Before-and-after change data
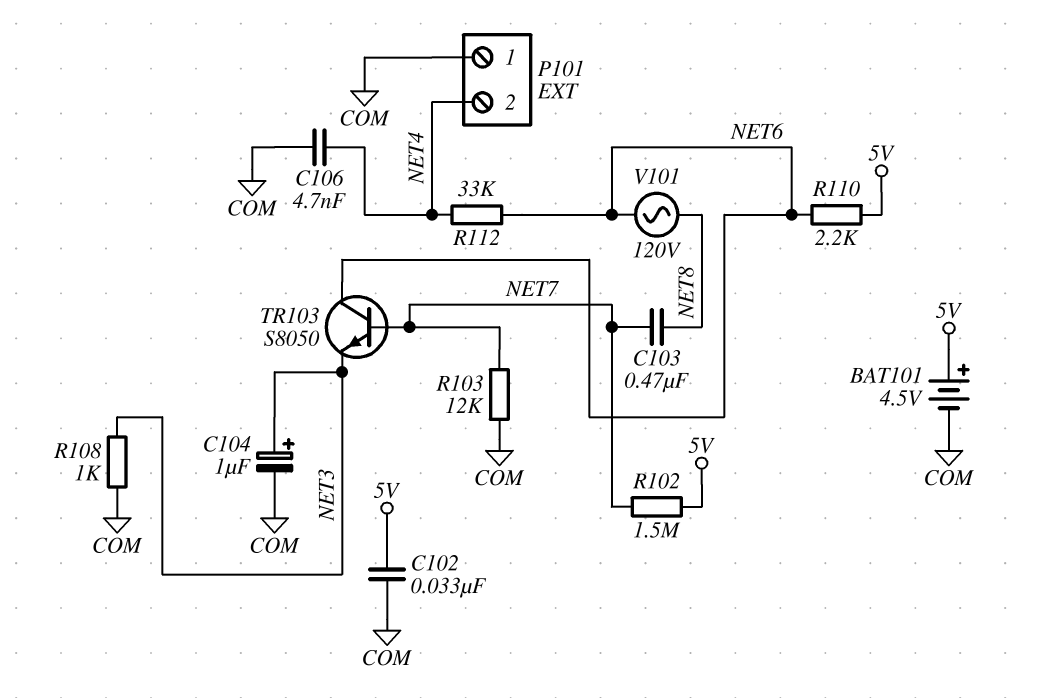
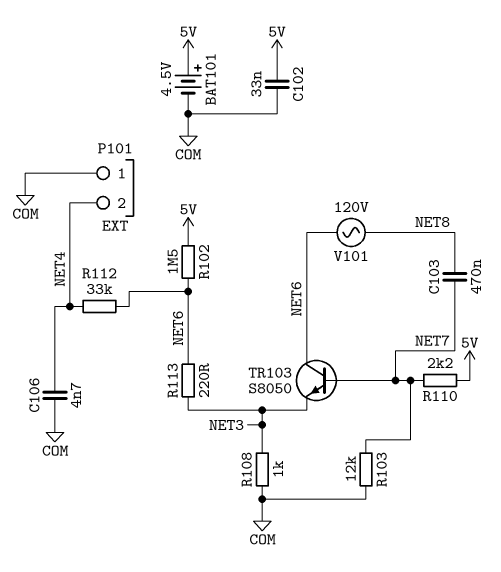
C104: 1uF (plus NET3, minus COM) -> none
R102: 1.5M (5V, NET7) -> 1.5M (5V, NET6)
R110: 2.2k (5V, NET6) -> 2.2k (5V, NET7)
R113: none -> 220 (NET3, NET6)

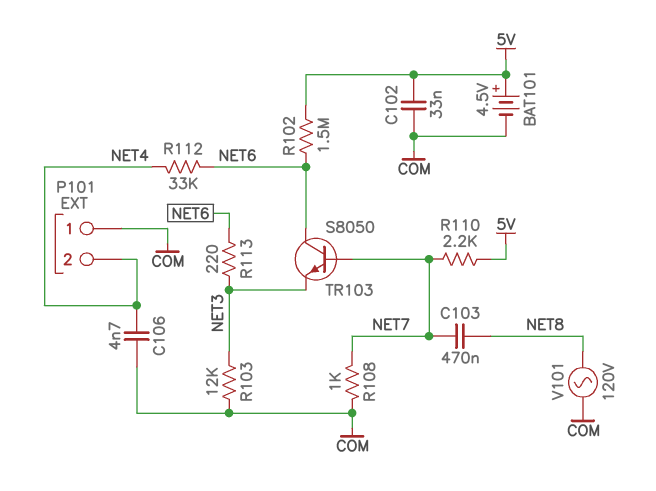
R103: 12k (COM, NET7) -> 12k (COM, NET3)
R108: 1k (COM, NET3) -> 1k (COM, NET7)
V101: AC 120V (NET6, NET8) -> AC 120V (COM, NET8)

» **Task instructions**: From the line containing "R103: 12k (COM, NET7) -> 12k (COM, NET3)" down to the last line of the records, transcribe every line exactly and add nothing else.

» **Task response**:
R103: 12k (COM, NET7) -> 12k (COM, NET3)
R108: 1k (COM, NET3) -> 1k (COM, NET7)
V101: AC 120V (NET6, NET8) -> AC 120V (COM, NET8)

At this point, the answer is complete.